# GIVEN DATA
------------------------------
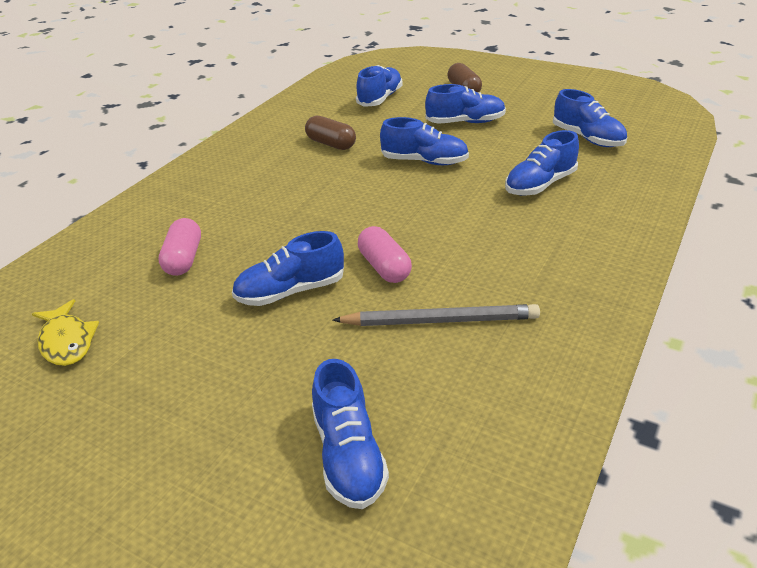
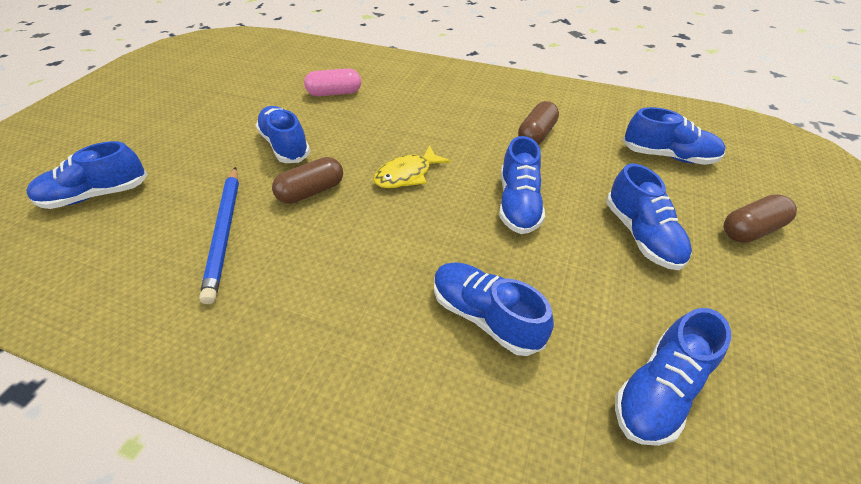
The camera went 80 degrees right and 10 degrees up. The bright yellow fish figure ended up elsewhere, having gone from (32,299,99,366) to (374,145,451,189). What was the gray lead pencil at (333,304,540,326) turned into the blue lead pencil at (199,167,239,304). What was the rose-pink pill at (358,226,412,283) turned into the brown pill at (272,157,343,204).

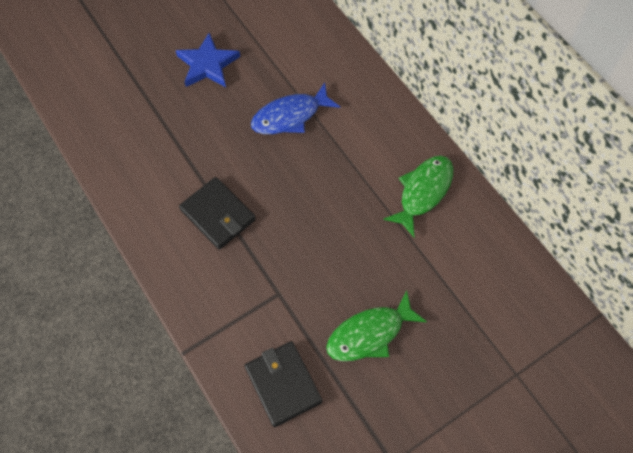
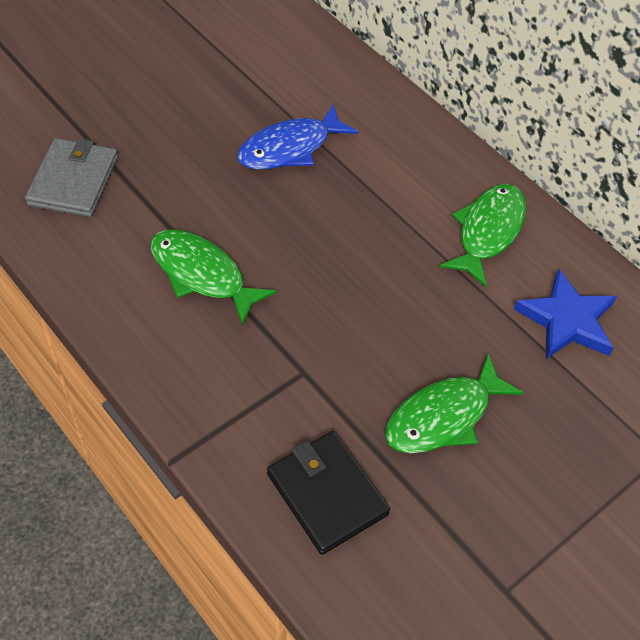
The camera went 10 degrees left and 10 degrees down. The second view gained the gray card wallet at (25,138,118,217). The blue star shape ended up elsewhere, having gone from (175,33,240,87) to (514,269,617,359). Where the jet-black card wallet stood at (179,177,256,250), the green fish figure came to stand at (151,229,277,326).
------------------------------
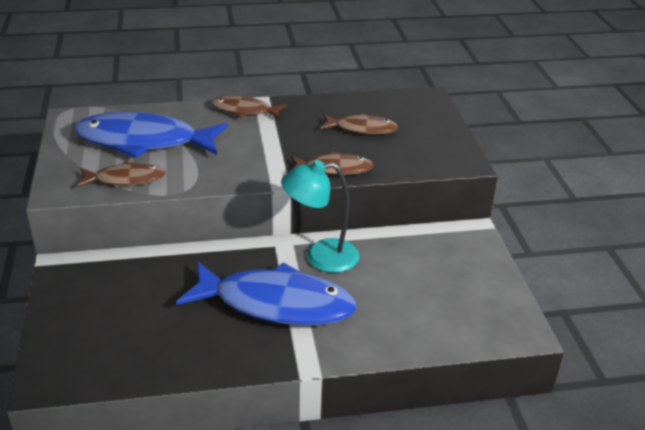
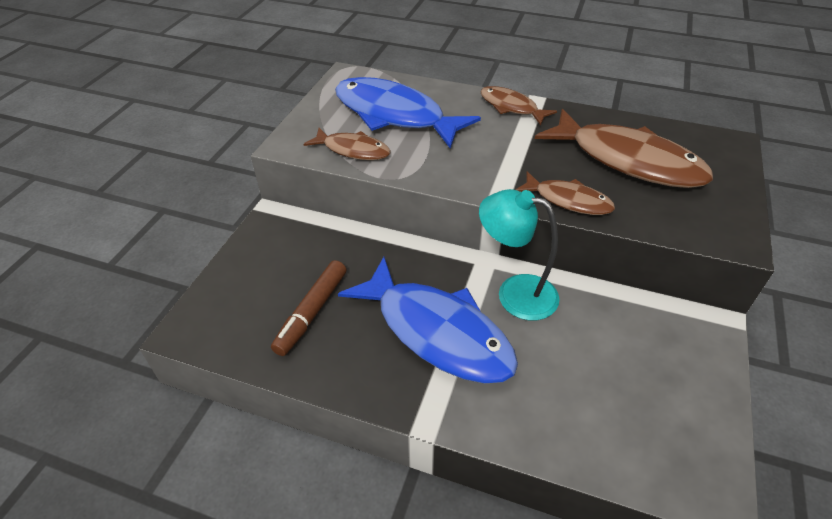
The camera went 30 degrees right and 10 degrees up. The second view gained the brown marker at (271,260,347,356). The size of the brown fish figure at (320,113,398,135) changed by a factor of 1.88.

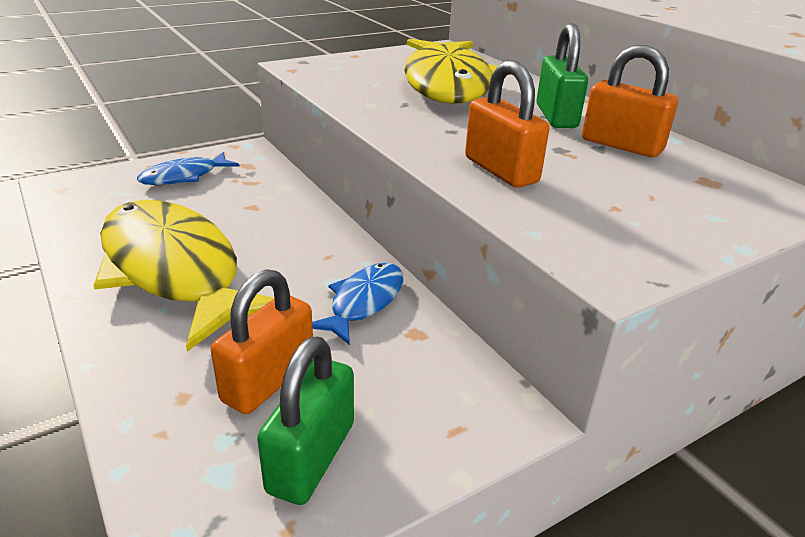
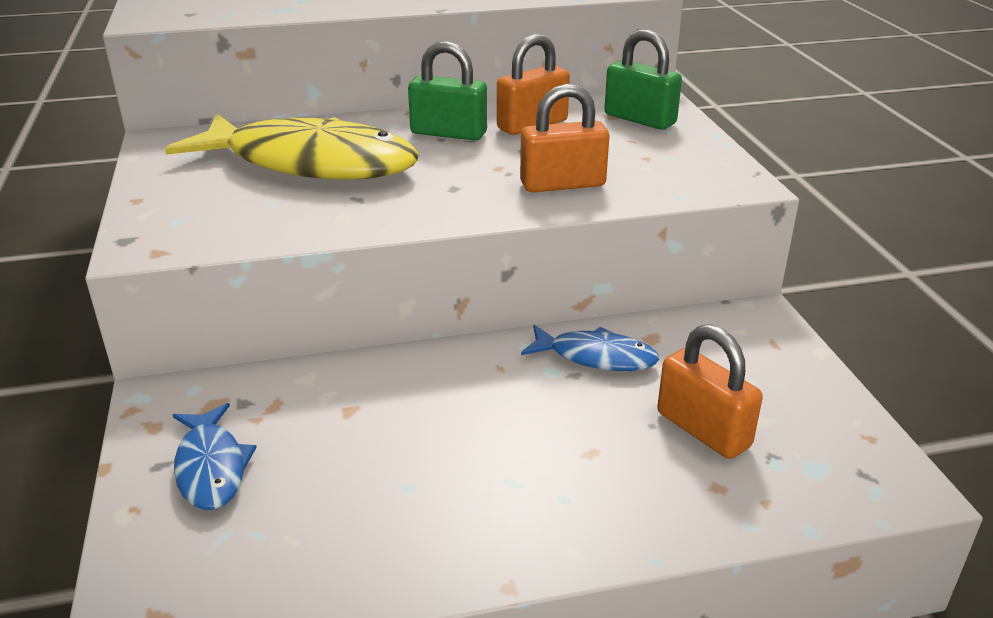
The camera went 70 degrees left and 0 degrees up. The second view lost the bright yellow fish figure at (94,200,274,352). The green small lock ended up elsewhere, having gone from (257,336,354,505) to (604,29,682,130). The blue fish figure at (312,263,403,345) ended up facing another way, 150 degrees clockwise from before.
------------------------------
# BRIEF
Scan the listing above, and wherever a line holds the string "bright", copy that line.

# ANSWER TO THIS PROBLEM
The camera went 80 degrees right and 10 degrees up. The bright yellow fish figure ended up elsewhere, having gone from (32,299,99,366) to (374,145,451,189). What was the gray lead pencil at (333,304,540,326) turned into the blue lead pencil at (199,167,239,304). What was the rose-pink pill at (358,226,412,283) turned into the brown pill at (272,157,343,204).
The camera went 70 degrees left and 0 degrees up. The second view lost the bright yellow fish figure at (94,200,274,352). The green small lock ended up elsewhere, having gone from (257,336,354,505) to (604,29,682,130). The blue fish figure at (312,263,403,345) ended up facing another way, 150 degrees clockwise from before.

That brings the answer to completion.